AIM OF THE TASK: Tally the lines of the records below that include the word "purple", and write down only that tally.

SUPPLIED DATA:

——————————

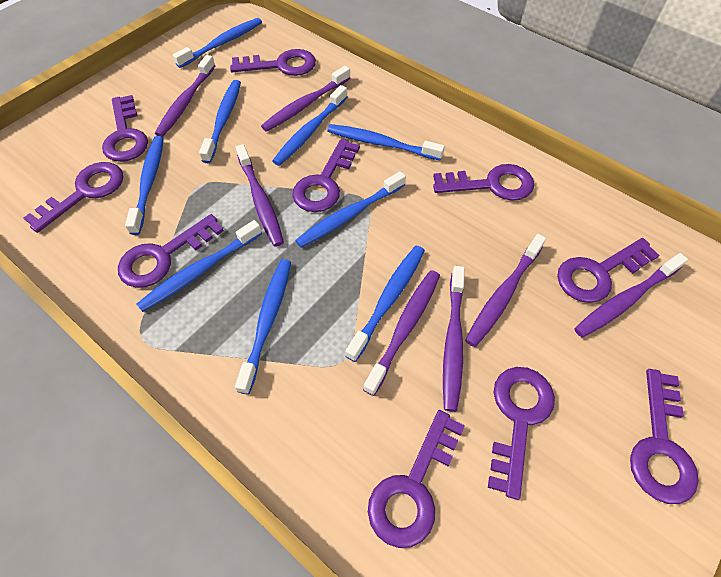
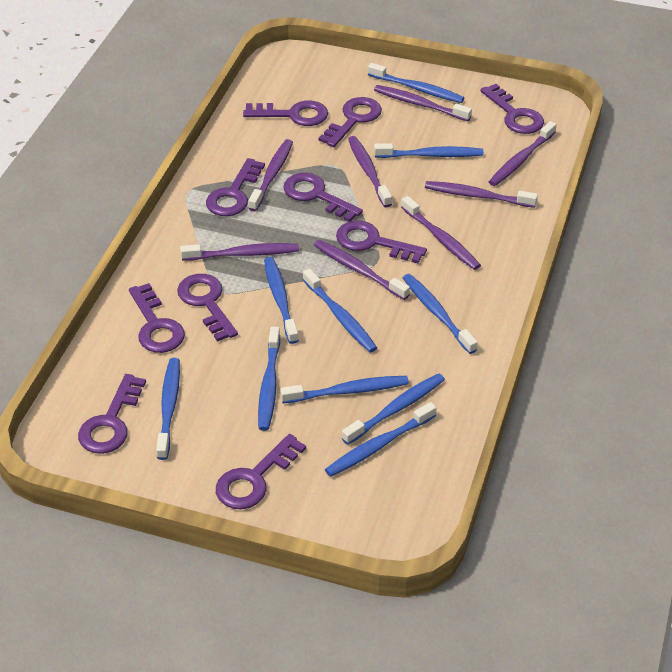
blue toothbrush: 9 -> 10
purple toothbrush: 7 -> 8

——————————

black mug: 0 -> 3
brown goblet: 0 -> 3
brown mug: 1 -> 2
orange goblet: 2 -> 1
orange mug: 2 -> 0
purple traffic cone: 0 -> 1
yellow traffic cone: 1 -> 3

——————————

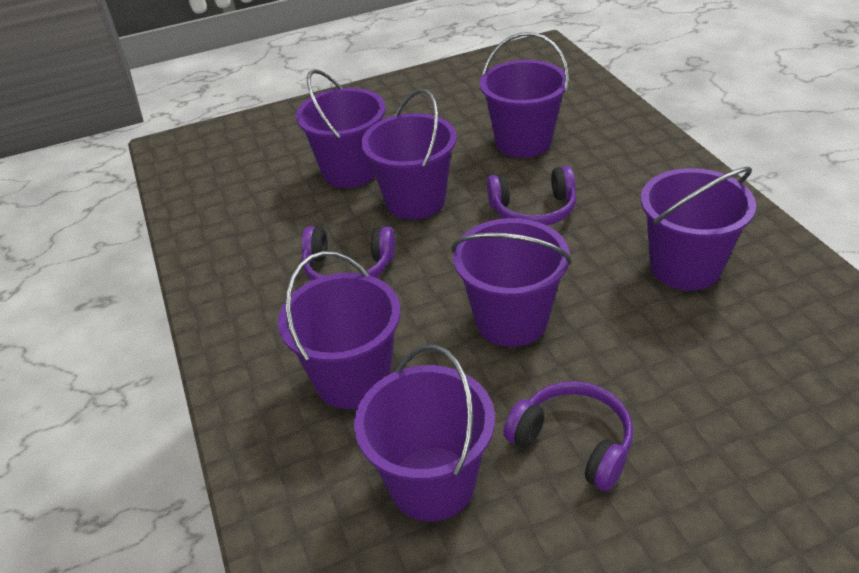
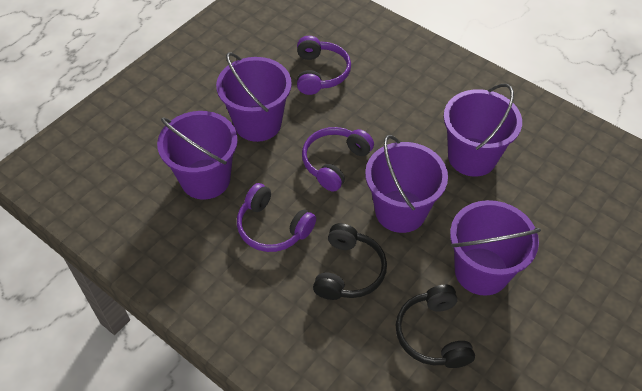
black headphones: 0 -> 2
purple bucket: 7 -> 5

——————————

OUTPUT: 3